- YOUR GOAL
Of all the lines in the entries below, give again exactly those starting at the line containing "cooker: (237, 452)" and ending at the line containing "plant: (325, 1498) -> (1970, 1207), added", both ends included, and no others.

- DATASET RECORDS
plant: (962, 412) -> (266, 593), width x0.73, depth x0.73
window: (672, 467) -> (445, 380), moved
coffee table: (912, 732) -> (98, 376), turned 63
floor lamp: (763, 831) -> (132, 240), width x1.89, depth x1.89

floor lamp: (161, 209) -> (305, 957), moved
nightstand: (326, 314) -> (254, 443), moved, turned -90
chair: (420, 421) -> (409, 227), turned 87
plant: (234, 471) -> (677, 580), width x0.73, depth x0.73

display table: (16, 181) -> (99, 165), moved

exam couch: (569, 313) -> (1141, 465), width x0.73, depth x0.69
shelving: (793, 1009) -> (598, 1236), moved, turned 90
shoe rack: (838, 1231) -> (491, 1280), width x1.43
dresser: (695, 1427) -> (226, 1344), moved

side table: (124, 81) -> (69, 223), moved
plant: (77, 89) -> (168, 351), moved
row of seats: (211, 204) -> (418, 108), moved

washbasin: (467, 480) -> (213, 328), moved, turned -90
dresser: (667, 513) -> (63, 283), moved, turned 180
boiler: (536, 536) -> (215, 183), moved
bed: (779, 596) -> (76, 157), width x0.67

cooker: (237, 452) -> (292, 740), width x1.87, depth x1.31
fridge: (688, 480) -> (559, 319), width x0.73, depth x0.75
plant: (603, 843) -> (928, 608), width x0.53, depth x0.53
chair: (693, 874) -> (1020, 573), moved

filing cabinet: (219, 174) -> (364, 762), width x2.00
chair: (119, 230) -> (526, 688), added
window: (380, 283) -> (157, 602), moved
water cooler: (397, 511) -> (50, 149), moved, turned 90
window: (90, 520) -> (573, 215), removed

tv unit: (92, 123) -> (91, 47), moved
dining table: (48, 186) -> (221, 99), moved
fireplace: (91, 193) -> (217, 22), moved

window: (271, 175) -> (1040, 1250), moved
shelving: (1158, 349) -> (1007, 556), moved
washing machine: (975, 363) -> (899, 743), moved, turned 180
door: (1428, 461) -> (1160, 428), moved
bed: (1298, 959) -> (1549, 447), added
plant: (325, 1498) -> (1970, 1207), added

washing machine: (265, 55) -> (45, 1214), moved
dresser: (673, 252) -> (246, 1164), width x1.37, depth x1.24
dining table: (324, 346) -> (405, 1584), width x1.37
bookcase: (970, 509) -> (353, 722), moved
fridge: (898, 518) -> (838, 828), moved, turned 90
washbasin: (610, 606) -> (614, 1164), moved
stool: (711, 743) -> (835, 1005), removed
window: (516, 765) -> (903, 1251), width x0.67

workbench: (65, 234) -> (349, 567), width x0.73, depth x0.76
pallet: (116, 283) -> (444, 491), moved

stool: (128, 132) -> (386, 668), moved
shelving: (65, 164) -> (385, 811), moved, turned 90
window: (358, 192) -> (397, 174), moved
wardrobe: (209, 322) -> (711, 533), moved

- ANSWER BELOW
cooker: (237, 452) -> (292, 740), width x1.87, depth x1.31
fridge: (688, 480) -> (559, 319), width x0.73, depth x0.75
plant: (603, 843) -> (928, 608), width x0.53, depth x0.53
chair: (693, 874) -> (1020, 573), moved

filing cabinet: (219, 174) -> (364, 762), width x2.00
chair: (119, 230) -> (526, 688), added
window: (380, 283) -> (157, 602), moved
water cooler: (397, 511) -> (50, 149), moved, turned 90
window: (90, 520) -> (573, 215), removed

tv unit: (92, 123) -> (91, 47), moved
dining table: (48, 186) -> (221, 99), moved
fireplace: (91, 193) -> (217, 22), moved

window: (271, 175) -> (1040, 1250), moved
shelving: (1158, 349) -> (1007, 556), moved
washing machine: (975, 363) -> (899, 743), moved, turned 180
door: (1428, 461) -> (1160, 428), moved
bed: (1298, 959) -> (1549, 447), added
plant: (325, 1498) -> (1970, 1207), added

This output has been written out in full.